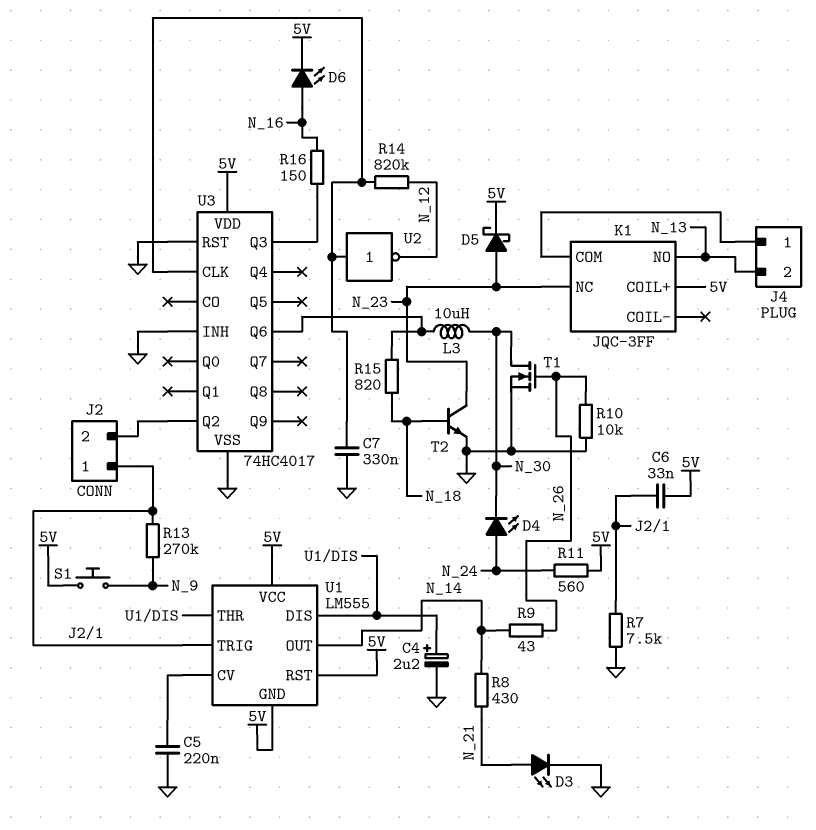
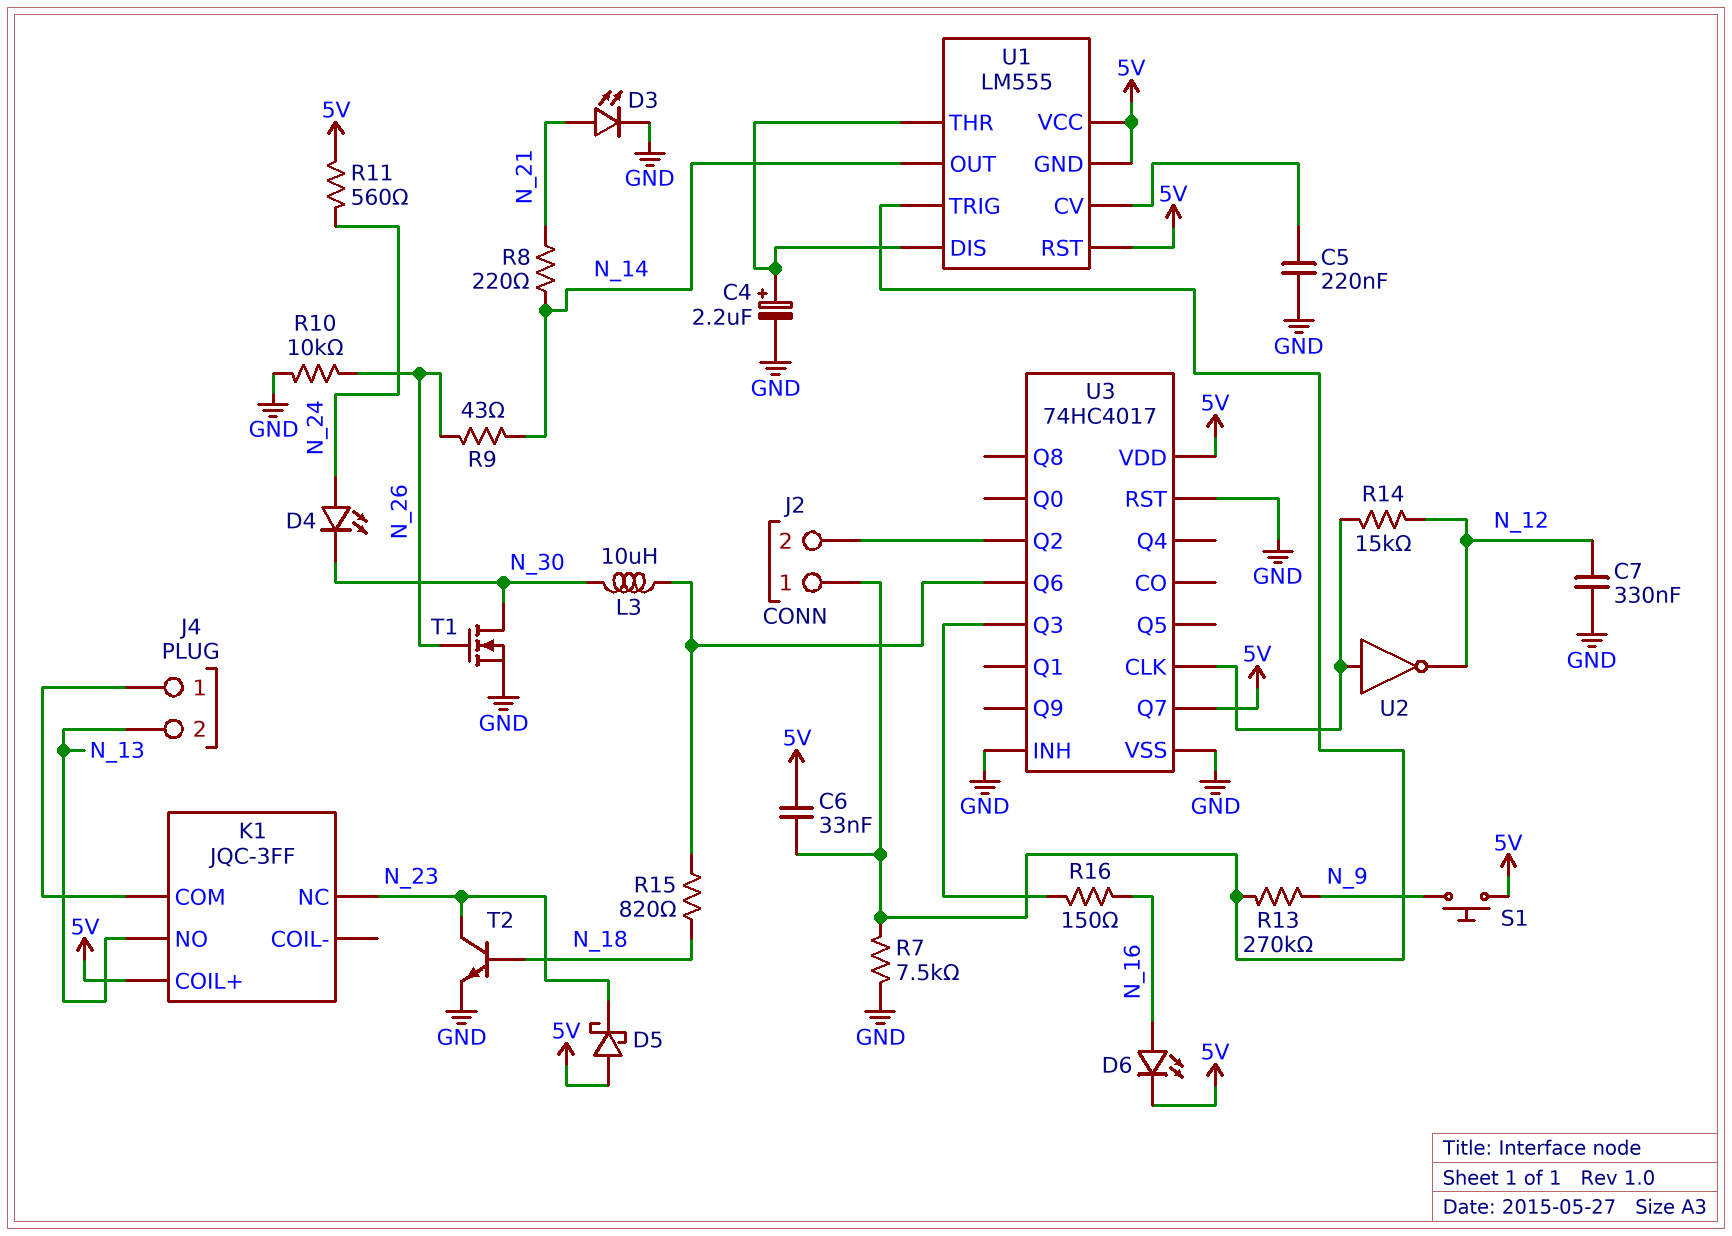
C7: 330nF (GND, U3/CLK) -> 330nF (GND, N_12)
D5: schottky (A N_23, K 5V) -> schottky (A 5V, K N_23)
R8: 430 (N_14, N_21) -> 220 (N_14, N_21)
R14: 820k (N_12, U3/CLK) -> 15k (N_12, U3/CLK)
U3 pin Q7: none -> 5V

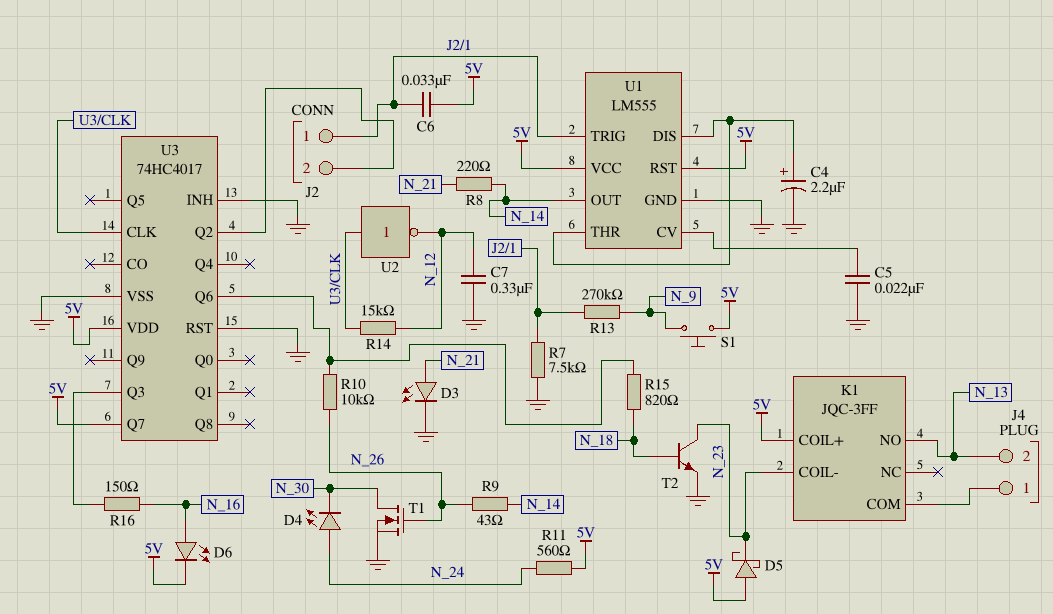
C5: 220nF (GND, U1/CV) -> 22nF (GND, U1/CV)
K1 pin COIL-: none -> N_23
K1 pin NC: N_23 -> none
L3: 10uH (N_30, U3/Q6) -> none
R10: 10k (GND, N_26) -> 10k (N_26, U3/Q6)
U1 pin GND: 5V -> GND

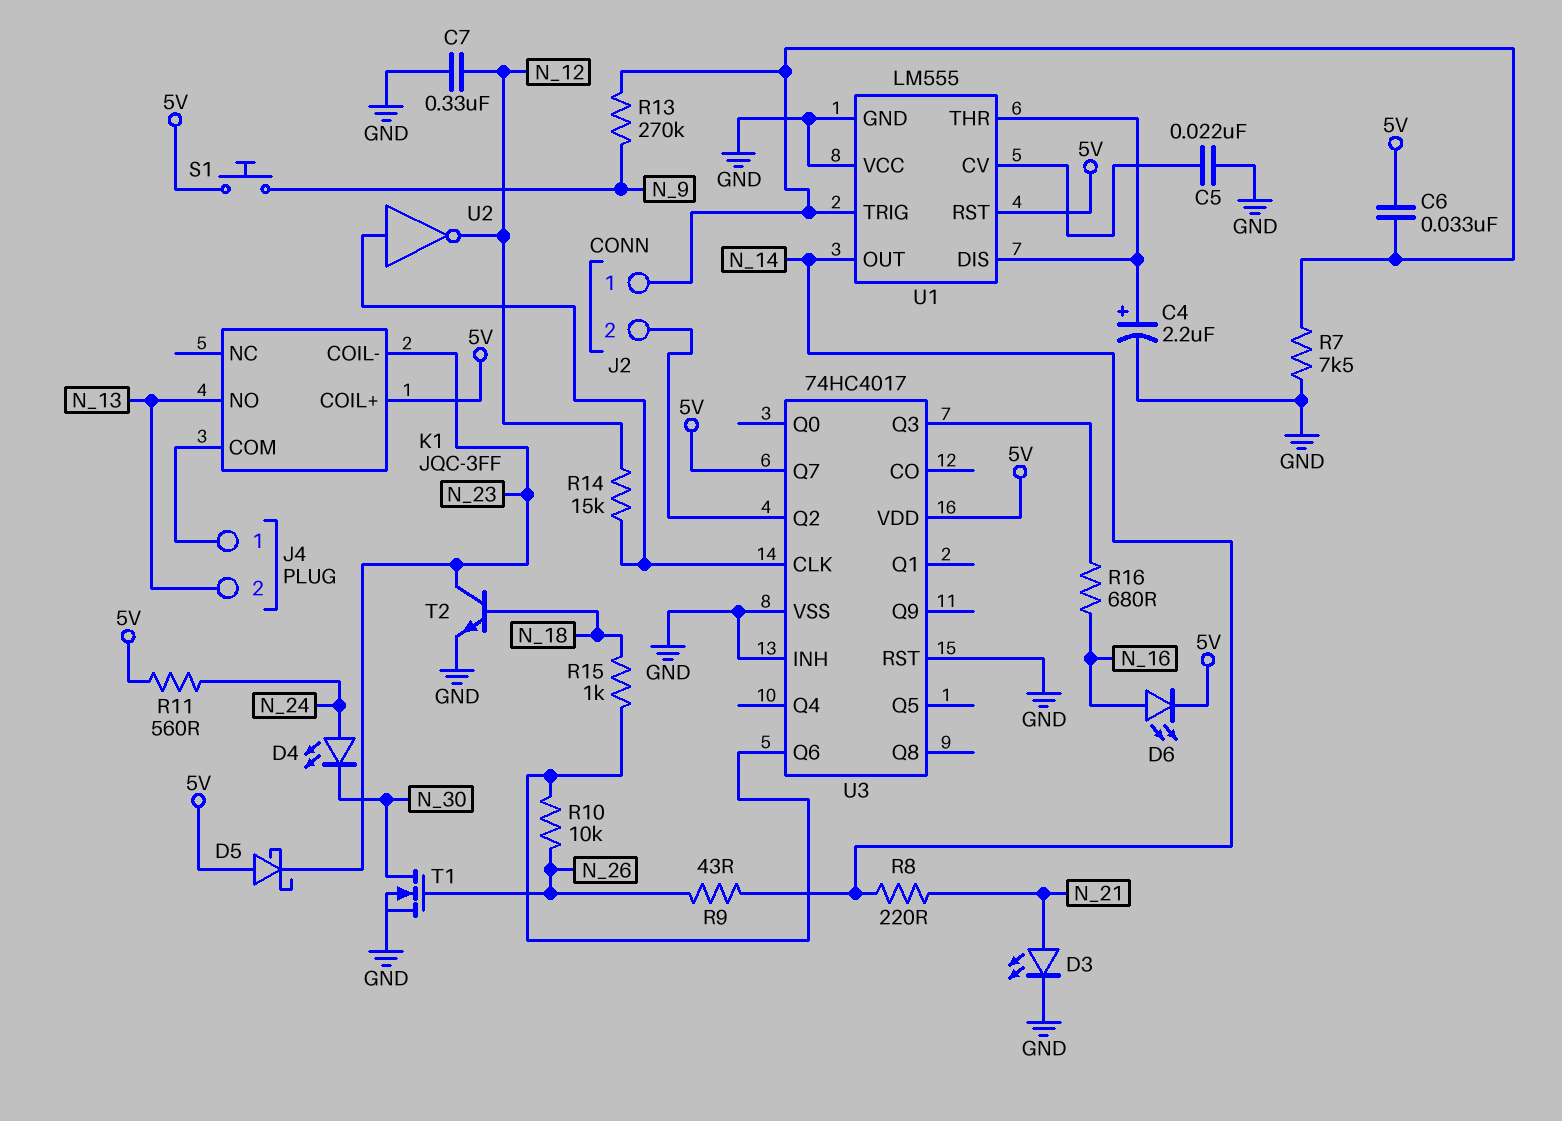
R15: 820 (N_18, U3/Q6) -> 1k (N_18, U3/Q6)
R16: 150 (N_16, U3/Q3) -> 680 (N_16, U3/Q3)
U1 pin VCC: 5V -> GND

************

WHAT THE EXERCISE ASKS » Each line of the records that contains the string "none" must be copied.

WRITTEN REPLY »
U3 pin Q7: none -> 5V
K1 pin COIL-: none -> N_23
K1 pin NC: N_23 -> none
L3: 10uH (N_30, U3/Q6) -> none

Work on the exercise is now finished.